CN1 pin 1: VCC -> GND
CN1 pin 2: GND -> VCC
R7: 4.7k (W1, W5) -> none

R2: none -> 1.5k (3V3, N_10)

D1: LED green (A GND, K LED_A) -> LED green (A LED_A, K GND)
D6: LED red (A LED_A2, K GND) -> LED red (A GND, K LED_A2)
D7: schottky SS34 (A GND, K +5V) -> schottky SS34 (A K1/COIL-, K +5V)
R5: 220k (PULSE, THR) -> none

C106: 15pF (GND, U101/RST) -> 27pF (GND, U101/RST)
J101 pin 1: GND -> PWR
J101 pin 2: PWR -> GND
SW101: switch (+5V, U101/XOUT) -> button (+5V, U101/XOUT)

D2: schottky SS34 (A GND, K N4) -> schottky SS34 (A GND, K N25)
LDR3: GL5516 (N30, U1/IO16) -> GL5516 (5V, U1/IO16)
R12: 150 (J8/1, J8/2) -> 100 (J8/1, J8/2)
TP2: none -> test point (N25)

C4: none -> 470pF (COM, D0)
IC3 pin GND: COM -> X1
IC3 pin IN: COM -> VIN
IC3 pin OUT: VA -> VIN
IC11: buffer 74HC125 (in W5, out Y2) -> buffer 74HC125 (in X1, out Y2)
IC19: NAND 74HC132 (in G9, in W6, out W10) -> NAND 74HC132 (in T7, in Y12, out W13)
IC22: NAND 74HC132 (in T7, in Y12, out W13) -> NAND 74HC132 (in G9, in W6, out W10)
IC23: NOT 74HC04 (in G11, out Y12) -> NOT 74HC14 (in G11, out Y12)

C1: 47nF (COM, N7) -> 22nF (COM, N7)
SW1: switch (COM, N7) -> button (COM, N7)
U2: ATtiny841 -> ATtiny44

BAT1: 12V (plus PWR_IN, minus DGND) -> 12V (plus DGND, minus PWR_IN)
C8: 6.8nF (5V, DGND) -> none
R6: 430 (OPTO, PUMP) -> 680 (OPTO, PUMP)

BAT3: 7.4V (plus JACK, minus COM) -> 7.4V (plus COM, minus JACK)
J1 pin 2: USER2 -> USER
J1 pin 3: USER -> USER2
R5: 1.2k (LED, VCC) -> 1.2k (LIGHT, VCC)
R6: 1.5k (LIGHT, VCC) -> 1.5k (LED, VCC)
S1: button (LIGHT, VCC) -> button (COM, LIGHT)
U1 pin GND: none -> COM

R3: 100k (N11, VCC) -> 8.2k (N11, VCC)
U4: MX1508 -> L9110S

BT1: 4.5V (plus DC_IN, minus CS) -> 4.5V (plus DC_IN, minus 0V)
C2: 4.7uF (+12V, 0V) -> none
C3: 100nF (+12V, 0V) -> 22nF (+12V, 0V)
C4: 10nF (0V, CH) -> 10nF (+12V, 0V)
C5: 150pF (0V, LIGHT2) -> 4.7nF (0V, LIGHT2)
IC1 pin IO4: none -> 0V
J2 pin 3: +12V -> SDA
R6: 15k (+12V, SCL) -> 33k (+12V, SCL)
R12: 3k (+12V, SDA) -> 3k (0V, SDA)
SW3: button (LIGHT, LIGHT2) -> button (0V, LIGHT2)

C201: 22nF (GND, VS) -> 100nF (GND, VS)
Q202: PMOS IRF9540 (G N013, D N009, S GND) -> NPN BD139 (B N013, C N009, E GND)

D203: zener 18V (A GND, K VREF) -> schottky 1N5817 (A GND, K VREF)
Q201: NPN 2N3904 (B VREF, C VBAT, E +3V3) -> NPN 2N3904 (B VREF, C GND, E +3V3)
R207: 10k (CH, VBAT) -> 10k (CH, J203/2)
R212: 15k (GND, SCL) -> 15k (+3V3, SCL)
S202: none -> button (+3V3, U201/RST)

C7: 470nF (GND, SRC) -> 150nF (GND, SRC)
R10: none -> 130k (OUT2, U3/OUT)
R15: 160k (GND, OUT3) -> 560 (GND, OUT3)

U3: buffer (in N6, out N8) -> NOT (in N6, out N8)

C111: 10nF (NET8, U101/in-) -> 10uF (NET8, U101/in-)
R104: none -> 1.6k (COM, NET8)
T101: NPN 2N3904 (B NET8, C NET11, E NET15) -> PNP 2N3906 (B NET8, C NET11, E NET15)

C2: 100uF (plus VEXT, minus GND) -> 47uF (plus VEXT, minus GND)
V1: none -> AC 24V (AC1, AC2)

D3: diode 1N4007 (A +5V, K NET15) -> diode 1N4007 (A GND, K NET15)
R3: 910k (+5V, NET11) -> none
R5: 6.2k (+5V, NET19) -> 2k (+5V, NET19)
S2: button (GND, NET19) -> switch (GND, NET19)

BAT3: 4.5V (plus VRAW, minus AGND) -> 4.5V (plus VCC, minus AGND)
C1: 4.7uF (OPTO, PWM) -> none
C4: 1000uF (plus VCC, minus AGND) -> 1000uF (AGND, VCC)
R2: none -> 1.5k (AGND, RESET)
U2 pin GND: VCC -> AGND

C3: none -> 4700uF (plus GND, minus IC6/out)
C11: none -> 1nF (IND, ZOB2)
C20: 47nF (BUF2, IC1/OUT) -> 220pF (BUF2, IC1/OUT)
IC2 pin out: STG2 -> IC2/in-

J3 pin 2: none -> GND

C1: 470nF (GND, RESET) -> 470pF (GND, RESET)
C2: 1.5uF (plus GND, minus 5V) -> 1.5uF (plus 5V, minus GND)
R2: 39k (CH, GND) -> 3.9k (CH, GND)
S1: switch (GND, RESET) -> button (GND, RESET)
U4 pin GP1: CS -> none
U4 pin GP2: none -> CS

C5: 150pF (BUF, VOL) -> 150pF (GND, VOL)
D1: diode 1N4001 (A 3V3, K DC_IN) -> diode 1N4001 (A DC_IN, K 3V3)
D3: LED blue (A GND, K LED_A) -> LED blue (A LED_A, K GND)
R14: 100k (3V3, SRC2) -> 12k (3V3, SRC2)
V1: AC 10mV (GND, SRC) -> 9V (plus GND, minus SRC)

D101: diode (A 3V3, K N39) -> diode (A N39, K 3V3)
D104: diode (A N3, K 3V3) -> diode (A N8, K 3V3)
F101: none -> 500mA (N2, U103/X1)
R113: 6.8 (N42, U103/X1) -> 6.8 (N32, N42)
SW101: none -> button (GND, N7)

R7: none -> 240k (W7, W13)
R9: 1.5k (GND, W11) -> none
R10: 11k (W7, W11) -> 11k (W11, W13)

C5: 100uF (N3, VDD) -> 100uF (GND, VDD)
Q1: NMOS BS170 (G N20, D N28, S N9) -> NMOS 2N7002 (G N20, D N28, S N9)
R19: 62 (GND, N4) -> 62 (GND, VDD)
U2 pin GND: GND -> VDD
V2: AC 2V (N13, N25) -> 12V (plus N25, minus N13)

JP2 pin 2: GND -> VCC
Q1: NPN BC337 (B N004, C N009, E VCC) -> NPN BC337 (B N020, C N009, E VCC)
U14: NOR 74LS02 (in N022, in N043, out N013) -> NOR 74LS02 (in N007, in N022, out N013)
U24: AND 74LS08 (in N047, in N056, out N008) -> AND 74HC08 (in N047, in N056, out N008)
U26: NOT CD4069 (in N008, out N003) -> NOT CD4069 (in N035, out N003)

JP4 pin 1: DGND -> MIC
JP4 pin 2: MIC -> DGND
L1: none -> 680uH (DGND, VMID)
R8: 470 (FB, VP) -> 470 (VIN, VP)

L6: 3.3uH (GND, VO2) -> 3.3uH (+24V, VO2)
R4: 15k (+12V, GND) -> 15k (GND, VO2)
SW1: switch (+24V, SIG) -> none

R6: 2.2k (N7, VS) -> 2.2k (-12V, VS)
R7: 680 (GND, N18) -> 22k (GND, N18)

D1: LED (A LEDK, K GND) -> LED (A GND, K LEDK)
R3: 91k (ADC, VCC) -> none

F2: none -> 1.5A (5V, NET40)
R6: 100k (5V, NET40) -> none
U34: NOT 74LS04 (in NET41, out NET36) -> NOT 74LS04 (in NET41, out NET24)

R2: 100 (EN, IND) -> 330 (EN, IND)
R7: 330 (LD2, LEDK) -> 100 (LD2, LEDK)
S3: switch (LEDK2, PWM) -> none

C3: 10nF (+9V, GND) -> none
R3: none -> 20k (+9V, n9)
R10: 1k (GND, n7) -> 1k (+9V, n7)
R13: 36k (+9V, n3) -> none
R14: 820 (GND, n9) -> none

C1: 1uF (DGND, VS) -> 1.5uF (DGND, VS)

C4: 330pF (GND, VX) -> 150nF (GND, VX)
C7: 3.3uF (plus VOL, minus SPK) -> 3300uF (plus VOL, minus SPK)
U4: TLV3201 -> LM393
=-=-=
*WORK TO BE COMPLETED:* The lines from the top of the data above down to the line containing "J101 pin 2: PWR -> GND" are to be copied exactly; no other line should appear.

*EXERCISE ANSWER:*
CN1 pin 1: VCC -> GND
CN1 pin 2: GND -> VCC
R7: 4.7k (W1, W5) -> none

R2: none -> 1.5k (3V3, N_10)

D1: LED green (A GND, K LED_A) -> LED green (A LED_A, K GND)
D6: LED red (A LED_A2, K GND) -> LED red (A GND, K LED_A2)
D7: schottky SS34 (A GND, K +5V) -> schottky SS34 (A K1/COIL-, K +5V)
R5: 220k (PULSE, THR) -> none

C106: 15pF (GND, U101/RST) -> 27pF (GND, U101/RST)
J101 pin 1: GND -> PWR
J101 pin 2: PWR -> GND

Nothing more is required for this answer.